§ **Task objective**:
Copy all of the data below exactly as it is given.

=== Section Start ===

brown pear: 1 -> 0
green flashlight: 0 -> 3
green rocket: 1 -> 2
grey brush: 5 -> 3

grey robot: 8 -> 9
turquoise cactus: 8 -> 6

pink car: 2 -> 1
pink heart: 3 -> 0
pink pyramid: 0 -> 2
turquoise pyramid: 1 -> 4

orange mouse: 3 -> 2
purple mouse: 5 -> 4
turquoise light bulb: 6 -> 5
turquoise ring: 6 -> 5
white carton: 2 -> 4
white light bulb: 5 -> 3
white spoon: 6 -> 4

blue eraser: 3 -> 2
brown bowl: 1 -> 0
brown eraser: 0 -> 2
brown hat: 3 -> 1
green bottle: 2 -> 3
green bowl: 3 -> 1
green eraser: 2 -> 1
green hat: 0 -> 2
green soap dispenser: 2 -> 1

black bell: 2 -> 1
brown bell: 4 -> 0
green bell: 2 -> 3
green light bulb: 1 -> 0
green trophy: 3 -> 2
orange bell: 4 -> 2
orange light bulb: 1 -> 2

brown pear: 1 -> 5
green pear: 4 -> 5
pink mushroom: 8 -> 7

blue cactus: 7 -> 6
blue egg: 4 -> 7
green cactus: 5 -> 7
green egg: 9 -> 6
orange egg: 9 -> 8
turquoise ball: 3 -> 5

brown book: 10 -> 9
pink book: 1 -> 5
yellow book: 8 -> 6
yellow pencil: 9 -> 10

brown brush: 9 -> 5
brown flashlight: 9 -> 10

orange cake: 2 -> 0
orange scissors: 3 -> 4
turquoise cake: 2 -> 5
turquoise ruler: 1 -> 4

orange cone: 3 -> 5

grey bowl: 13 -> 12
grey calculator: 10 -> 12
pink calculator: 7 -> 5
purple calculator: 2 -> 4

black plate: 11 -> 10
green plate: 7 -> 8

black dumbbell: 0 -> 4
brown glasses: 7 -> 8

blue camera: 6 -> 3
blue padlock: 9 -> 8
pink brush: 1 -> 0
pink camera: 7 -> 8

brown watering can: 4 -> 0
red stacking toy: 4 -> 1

=== Section End ===

§ **Answer area**:
brown pear: 1 -> 0
green flashlight: 0 -> 3
green rocket: 1 -> 2
grey brush: 5 -> 3

grey robot: 8 -> 9
turquoise cactus: 8 -> 6

pink car: 2 -> 1
pink heart: 3 -> 0
pink pyramid: 0 -> 2
turquoise pyramid: 1 -> 4

orange mouse: 3 -> 2
purple mouse: 5 -> 4
turquoise light bulb: 6 -> 5
turquoise ring: 6 -> 5
white carton: 2 -> 4
white light bulb: 5 -> 3
white spoon: 6 -> 4

blue eraser: 3 -> 2
brown bowl: 1 -> 0
brown eraser: 0 -> 2
brown hat: 3 -> 1
green bottle: 2 -> 3
green bowl: 3 -> 1
green eraser: 2 -> 1
green hat: 0 -> 2
green soap dispenser: 2 -> 1

black bell: 2 -> 1
brown bell: 4 -> 0
green bell: 2 -> 3
green light bulb: 1 -> 0
green trophy: 3 -> 2
orange bell: 4 -> 2
orange light bulb: 1 -> 2

brown pear: 1 -> 5
green pear: 4 -> 5
pink mushroom: 8 -> 7

blue cactus: 7 -> 6
blue egg: 4 -> 7
green cactus: 5 -> 7
green egg: 9 -> 6
orange egg: 9 -> 8
turquoise ball: 3 -> 5

brown book: 10 -> 9
pink book: 1 -> 5
yellow book: 8 -> 6
yellow pencil: 9 -> 10

brown brush: 9 -> 5
brown flashlight: 9 -> 10

orange cake: 2 -> 0
orange scissors: 3 -> 4
turquoise cake: 2 -> 5
turquoise ruler: 1 -> 4

orange cone: 3 -> 5

grey bowl: 13 -> 12
grey calculator: 10 -> 12
pink calculator: 7 -> 5
purple calculator: 2 -> 4

black plate: 11 -> 10
green plate: 7 -> 8

black dumbbell: 0 -> 4
brown glasses: 7 -> 8

blue camera: 6 -> 3
blue padlock: 9 -> 8
pink brush: 1 -> 0
pink camera: 7 -> 8

brown watering can: 4 -> 0
red stacking toy: 4 -> 1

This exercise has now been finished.